Stored data
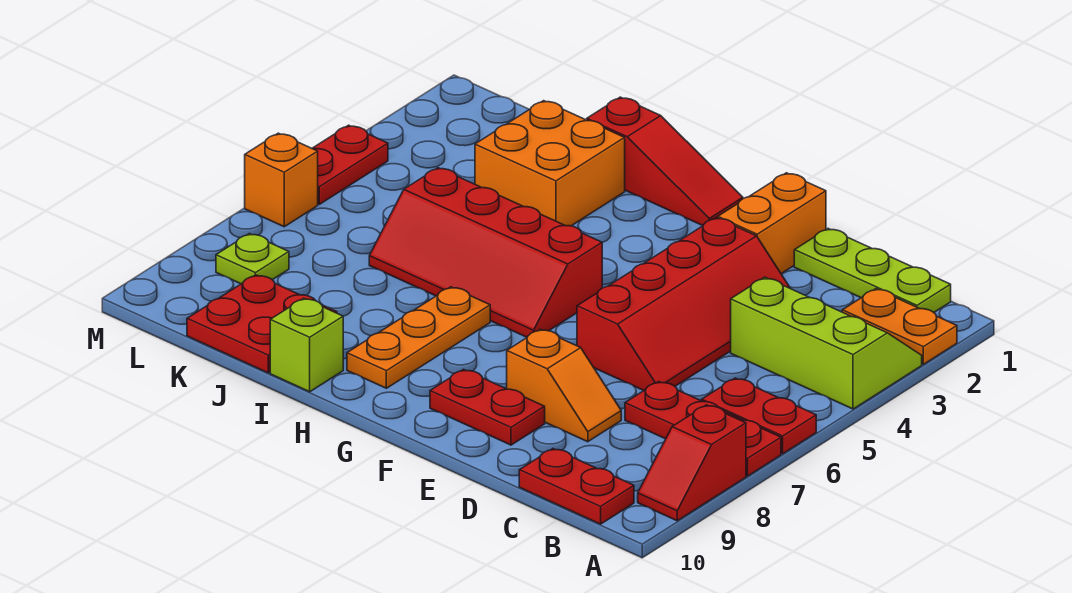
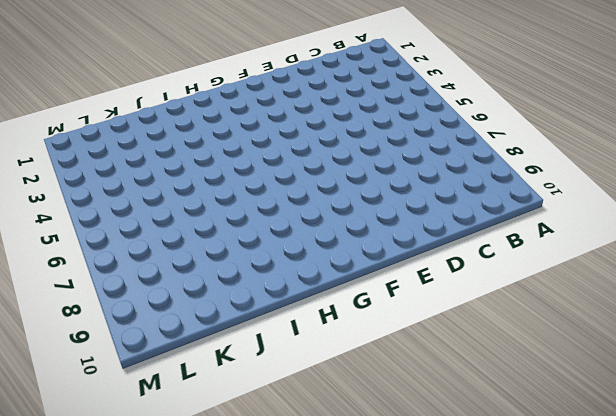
none -> orange plate A2:B2 level 1
none -> lime slope A3:C4 level 1 top 4
none -> red plate A6:B6 level 1

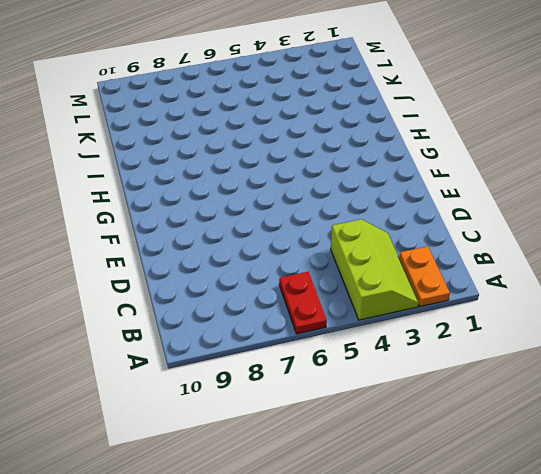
none -> red plate A7:C7 level 1
none -> red slope A8:A9 level 1 top 8
none -> lime plate B1:D1 level 1

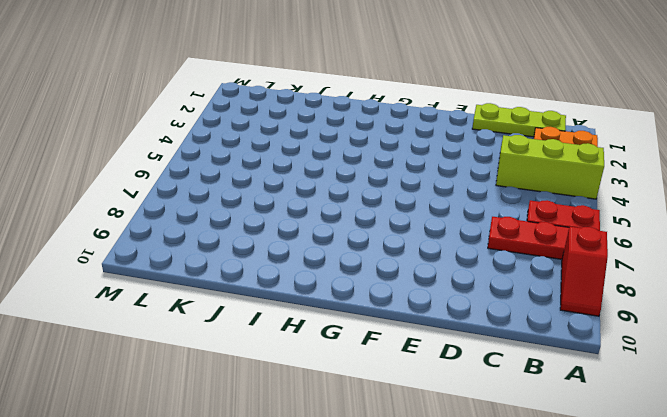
none -> red plate B10:C10 level 1
none -> red slope D3:E6 level 1 top E
none -> orange slope D8:E8 level 1 top E

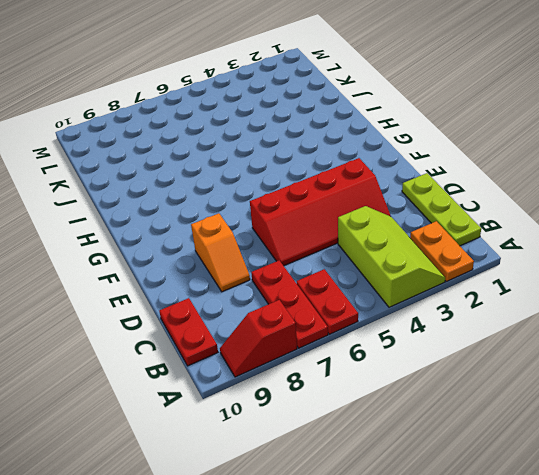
none -> orange brick E1:E2 level 1
none -> red plate E9:F9 level 1
none -> red slope G1:I1 level 1 top I

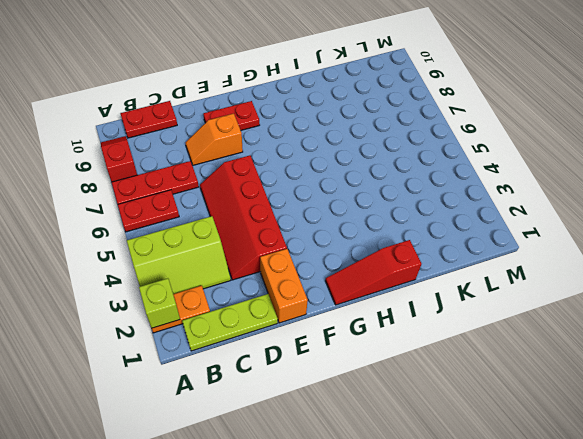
lime brick A2 level 2 -> lime brick I10 level 1
none -> red slope G5:J6 level 1 top 5
none -> orange plate H7:H9 level 1
none -> orange brick I2:J3 level 1

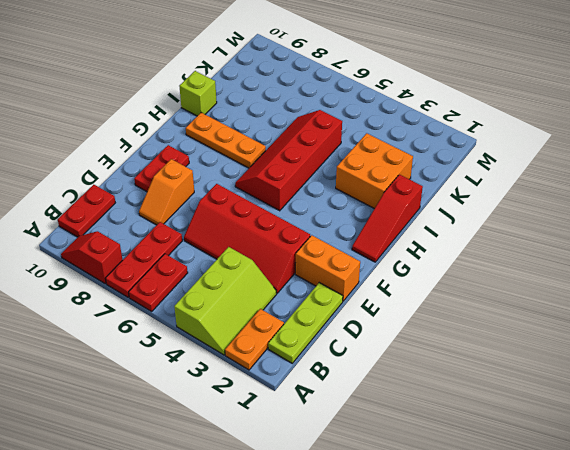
none -> red plate J9:K10 level 1
none -> lime plate L8 level 1
none -> red plate M4:M5 level 1

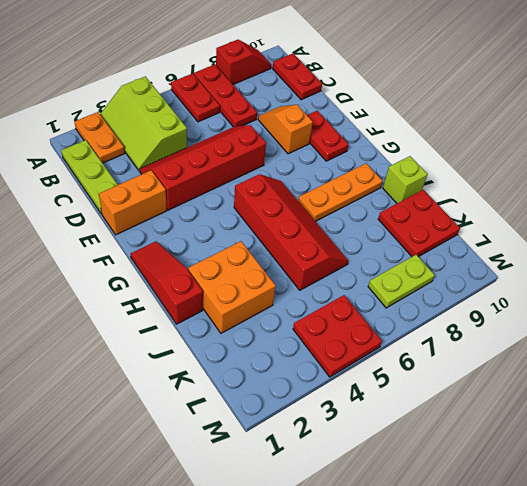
red plate L4:M5 level 1 -> red plate M4:M5 level 1
lime plate L7:L8 level 1 -> lime plate L8 level 1
none -> orange brick M6 level 1

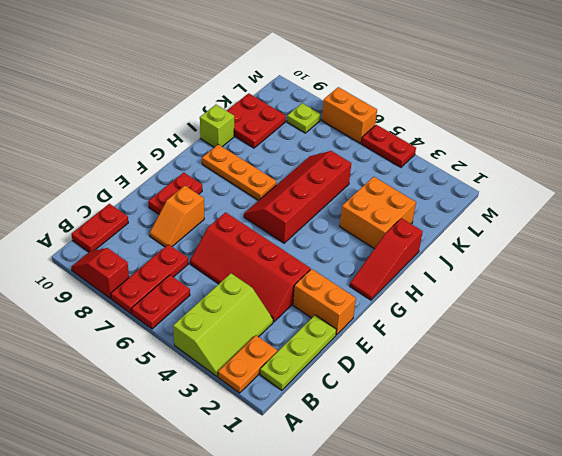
orange brick M6:M7 level 1 -> orange brick M6 level 1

Aim of the task
Each line from the one containing "none -> orange plate H7:H9 level 1" through the last line of the data should be written out exactly. Skip the pictures, and add no other lines.

Response area
none -> orange plate H7:H9 level 1
none -> orange brick I2:J3 level 1

none -> red plate J9:K10 level 1
none -> lime plate L8 level 1
none -> red plate M4:M5 level 1

red plate L4:M5 level 1 -> red plate M4:M5 level 1
lime plate L7:L8 level 1 -> lime plate L8 level 1
none -> orange brick M6 level 1

orange brick M6:M7 level 1 -> orange brick M6 level 1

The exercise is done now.